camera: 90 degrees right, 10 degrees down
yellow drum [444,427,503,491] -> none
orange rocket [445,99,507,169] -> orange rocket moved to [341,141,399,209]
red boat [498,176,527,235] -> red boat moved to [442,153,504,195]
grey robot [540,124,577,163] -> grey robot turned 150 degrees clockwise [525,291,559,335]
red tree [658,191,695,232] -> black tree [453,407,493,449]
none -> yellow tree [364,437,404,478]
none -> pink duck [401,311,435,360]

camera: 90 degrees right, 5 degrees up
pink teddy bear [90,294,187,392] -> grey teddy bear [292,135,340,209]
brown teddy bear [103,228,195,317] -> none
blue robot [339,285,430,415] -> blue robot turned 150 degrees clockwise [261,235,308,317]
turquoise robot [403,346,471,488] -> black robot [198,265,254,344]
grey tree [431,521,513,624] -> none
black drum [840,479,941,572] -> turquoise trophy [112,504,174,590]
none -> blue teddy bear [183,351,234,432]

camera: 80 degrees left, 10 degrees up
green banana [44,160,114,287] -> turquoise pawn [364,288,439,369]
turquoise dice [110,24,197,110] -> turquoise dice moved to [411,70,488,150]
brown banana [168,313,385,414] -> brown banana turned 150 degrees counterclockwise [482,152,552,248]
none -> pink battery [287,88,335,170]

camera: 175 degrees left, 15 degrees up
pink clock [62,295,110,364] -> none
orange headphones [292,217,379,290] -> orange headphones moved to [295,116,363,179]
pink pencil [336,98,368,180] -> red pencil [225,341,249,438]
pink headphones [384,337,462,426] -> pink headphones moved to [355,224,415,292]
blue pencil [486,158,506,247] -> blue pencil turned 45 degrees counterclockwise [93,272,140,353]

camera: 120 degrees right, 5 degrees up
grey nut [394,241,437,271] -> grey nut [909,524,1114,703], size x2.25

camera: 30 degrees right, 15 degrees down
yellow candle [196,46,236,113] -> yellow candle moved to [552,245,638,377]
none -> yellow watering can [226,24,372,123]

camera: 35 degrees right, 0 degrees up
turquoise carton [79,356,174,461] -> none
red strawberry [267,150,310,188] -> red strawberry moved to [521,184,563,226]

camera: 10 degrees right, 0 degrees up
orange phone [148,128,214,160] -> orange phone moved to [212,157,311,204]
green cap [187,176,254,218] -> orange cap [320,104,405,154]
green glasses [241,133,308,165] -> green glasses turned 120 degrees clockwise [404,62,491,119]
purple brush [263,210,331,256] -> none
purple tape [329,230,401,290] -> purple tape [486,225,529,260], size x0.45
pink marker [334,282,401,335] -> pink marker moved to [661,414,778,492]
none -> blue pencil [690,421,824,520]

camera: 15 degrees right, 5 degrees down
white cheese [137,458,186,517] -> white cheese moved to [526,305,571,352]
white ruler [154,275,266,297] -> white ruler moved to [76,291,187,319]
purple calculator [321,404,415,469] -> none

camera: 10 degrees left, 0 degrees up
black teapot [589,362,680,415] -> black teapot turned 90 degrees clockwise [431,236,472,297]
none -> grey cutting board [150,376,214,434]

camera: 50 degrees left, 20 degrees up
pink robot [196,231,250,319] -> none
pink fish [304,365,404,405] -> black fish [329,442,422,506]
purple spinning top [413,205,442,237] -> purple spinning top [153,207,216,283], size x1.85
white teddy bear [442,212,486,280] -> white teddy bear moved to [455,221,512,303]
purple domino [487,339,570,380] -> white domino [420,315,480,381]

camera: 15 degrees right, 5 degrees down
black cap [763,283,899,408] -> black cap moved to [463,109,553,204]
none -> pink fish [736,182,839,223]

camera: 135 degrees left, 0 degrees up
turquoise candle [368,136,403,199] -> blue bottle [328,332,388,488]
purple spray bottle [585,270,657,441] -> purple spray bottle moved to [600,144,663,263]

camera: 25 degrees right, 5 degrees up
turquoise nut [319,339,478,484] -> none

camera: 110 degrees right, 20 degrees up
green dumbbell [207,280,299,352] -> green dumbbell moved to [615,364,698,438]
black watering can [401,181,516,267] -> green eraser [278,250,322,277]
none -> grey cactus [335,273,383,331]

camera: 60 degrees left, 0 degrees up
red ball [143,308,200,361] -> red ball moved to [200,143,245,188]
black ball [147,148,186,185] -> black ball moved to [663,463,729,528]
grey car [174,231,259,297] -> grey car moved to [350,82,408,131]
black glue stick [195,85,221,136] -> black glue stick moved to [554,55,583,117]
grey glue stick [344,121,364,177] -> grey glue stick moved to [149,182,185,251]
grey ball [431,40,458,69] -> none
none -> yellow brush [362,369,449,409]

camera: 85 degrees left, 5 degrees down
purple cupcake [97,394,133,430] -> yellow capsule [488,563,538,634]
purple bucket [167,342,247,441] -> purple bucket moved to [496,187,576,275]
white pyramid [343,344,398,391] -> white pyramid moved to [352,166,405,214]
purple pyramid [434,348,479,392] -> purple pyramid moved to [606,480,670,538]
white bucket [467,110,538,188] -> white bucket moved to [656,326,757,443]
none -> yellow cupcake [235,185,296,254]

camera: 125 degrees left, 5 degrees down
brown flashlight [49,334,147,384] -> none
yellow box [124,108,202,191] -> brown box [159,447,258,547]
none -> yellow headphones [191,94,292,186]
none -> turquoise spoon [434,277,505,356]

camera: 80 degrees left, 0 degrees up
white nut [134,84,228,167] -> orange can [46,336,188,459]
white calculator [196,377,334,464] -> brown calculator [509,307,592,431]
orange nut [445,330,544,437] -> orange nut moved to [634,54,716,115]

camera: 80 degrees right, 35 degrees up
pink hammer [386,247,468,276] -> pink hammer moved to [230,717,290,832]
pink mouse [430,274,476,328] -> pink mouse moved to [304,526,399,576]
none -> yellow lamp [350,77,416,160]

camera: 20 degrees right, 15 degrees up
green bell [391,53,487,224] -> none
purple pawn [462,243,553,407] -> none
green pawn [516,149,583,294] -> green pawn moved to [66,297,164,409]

→ Task objective: All of the data above should be transcribed exactly.

→ Worked solution:
camera: 90 degrees right, 10 degrees down
yellow drum [444,427,503,491] -> none
orange rocket [445,99,507,169] -> orange rocket moved to [341,141,399,209]
red boat [498,176,527,235] -> red boat moved to [442,153,504,195]
grey robot [540,124,577,163] -> grey robot turned 150 degrees clockwise [525,291,559,335]
red tree [658,191,695,232] -> black tree [453,407,493,449]
none -> yellow tree [364,437,404,478]
none -> pink duck [401,311,435,360]

camera: 90 degrees right, 5 degrees up
pink teddy bear [90,294,187,392] -> grey teddy bear [292,135,340,209]
brown teddy bear [103,228,195,317] -> none
blue robot [339,285,430,415] -> blue robot turned 150 degrees clockwise [261,235,308,317]
turquoise robot [403,346,471,488] -> black robot [198,265,254,344]
grey tree [431,521,513,624] -> none
black drum [840,479,941,572] -> turquoise trophy [112,504,174,590]
none -> blue teddy bear [183,351,234,432]

camera: 80 degrees left, 10 degrees up
green banana [44,160,114,287] -> turquoise pawn [364,288,439,369]
turquoise dice [110,24,197,110] -> turquoise dice moved to [411,70,488,150]
brown banana [168,313,385,414] -> brown banana turned 150 degrees counterclockwise [482,152,552,248]
none -> pink battery [287,88,335,170]

camera: 175 degrees left, 15 degrees up
pink clock [62,295,110,364] -> none
orange headphones [292,217,379,290] -> orange headphones moved to [295,116,363,179]
pink pencil [336,98,368,180] -> red pencil [225,341,249,438]
pink headphones [384,337,462,426] -> pink headphones moved to [355,224,415,292]
blue pencil [486,158,506,247] -> blue pencil turned 45 degrees counterclockwise [93,272,140,353]

camera: 120 degrees right, 5 degrees up
grey nut [394,241,437,271] -> grey nut [909,524,1114,703], size x2.25

camera: 30 degrees right, 15 degrees down
yellow candle [196,46,236,113] -> yellow candle moved to [552,245,638,377]
none -> yellow watering can [226,24,372,123]

camera: 35 degrees right, 0 degrees up
turquoise carton [79,356,174,461] -> none
red strawberry [267,150,310,188] -> red strawberry moved to [521,184,563,226]

camera: 10 degrees right, 0 degrees up
orange phone [148,128,214,160] -> orange phone moved to [212,157,311,204]
green cap [187,176,254,218] -> orange cap [320,104,405,154]
green glasses [241,133,308,165] -> green glasses turned 120 degrees clockwise [404,62,491,119]
purple brush [263,210,331,256] -> none
purple tape [329,230,401,290] -> purple tape [486,225,529,260], size x0.45
pink marker [334,282,401,335] -> pink marker moved to [661,414,778,492]
none -> blue pencil [690,421,824,520]

camera: 15 degrees right, 5 degrees down
white cheese [137,458,186,517] -> white cheese moved to [526,305,571,352]
white ruler [154,275,266,297] -> white ruler moved to [76,291,187,319]
purple calculator [321,404,415,469] -> none

camera: 10 degrees left, 0 degrees up
black teapot [589,362,680,415] -> black teapot turned 90 degrees clockwise [431,236,472,297]
none -> grey cutting board [150,376,214,434]

camera: 50 degrees left, 20 degrees up
pink robot [196,231,250,319] -> none
pink fish [304,365,404,405] -> black fish [329,442,422,506]
purple spinning top [413,205,442,237] -> purple spinning top [153,207,216,283], size x1.85
white teddy bear [442,212,486,280] -> white teddy bear moved to [455,221,512,303]
purple domino [487,339,570,380] -> white domino [420,315,480,381]

camera: 15 degrees right, 5 degrees down
black cap [763,283,899,408] -> black cap moved to [463,109,553,204]
none -> pink fish [736,182,839,223]

camera: 135 degrees left, 0 degrees up
turquoise candle [368,136,403,199] -> blue bottle [328,332,388,488]
purple spray bottle [585,270,657,441] -> purple spray bottle moved to [600,144,663,263]

camera: 25 degrees right, 5 degrees up
turquoise nut [319,339,478,484] -> none

camera: 110 degrees right, 20 degrees up
green dumbbell [207,280,299,352] -> green dumbbell moved to [615,364,698,438]
black watering can [401,181,516,267] -> green eraser [278,250,322,277]
none -> grey cactus [335,273,383,331]

camera: 60 degrees left, 0 degrees up
red ball [143,308,200,361] -> red ball moved to [200,143,245,188]
black ball [147,148,186,185] -> black ball moved to [663,463,729,528]
grey car [174,231,259,297] -> grey car moved to [350,82,408,131]
black glue stick [195,85,221,136] -> black glue stick moved to [554,55,583,117]
grey glue stick [344,121,364,177] -> grey glue stick moved to [149,182,185,251]
grey ball [431,40,458,69] -> none
none -> yellow brush [362,369,449,409]

camera: 85 degrees left, 5 degrees down
purple cupcake [97,394,133,430] -> yellow capsule [488,563,538,634]
purple bucket [167,342,247,441] -> purple bucket moved to [496,187,576,275]
white pyramid [343,344,398,391] -> white pyramid moved to [352,166,405,214]
purple pyramid [434,348,479,392] -> purple pyramid moved to [606,480,670,538]
white bucket [467,110,538,188] -> white bucket moved to [656,326,757,443]
none -> yellow cupcake [235,185,296,254]

camera: 125 degrees left, 5 degrees down
brown flashlight [49,334,147,384] -> none
yellow box [124,108,202,191] -> brown box [159,447,258,547]
none -> yellow headphones [191,94,292,186]
none -> turquoise spoon [434,277,505,356]

camera: 80 degrees left, 0 degrees up
white nut [134,84,228,167] -> orange can [46,336,188,459]
white calculator [196,377,334,464] -> brown calculator [509,307,592,431]
orange nut [445,330,544,437] -> orange nut moved to [634,54,716,115]

camera: 80 degrees right, 35 degrees up
pink hammer [386,247,468,276] -> pink hammer moved to [230,717,290,832]
pink mouse [430,274,476,328] -> pink mouse moved to [304,526,399,576]
none -> yellow lamp [350,77,416,160]

camera: 20 degrees right, 15 degrees up
green bell [391,53,487,224] -> none
purple pawn [462,243,553,407] -> none
green pawn [516,149,583,294] -> green pawn moved to [66,297,164,409]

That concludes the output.